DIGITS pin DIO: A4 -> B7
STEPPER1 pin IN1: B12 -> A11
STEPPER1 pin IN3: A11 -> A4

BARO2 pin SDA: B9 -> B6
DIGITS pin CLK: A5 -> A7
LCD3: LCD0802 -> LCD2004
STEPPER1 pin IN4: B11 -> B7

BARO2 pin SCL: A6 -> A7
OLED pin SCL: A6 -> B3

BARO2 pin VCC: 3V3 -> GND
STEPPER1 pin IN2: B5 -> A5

TASK STATEMENT
Each of the entries must be set down exactly, none omitted.

SOLVED EXERCISE
DIGITS pin DIO: A4 -> B7
STEPPER1 pin IN1: B12 -> A11
STEPPER1 pin IN3: A11 -> A4

BARO2 pin SDA: B9 -> B6
DIGITS pin CLK: A5 -> A7
LCD3: LCD0802 -> LCD2004
STEPPER1 pin IN4: B11 -> B7

BARO2 pin SCL: A6 -> A7
OLED pin SCL: A6 -> B3

BARO2 pin VCC: 3V3 -> GND
STEPPER1 pin IN2: B5 -> A5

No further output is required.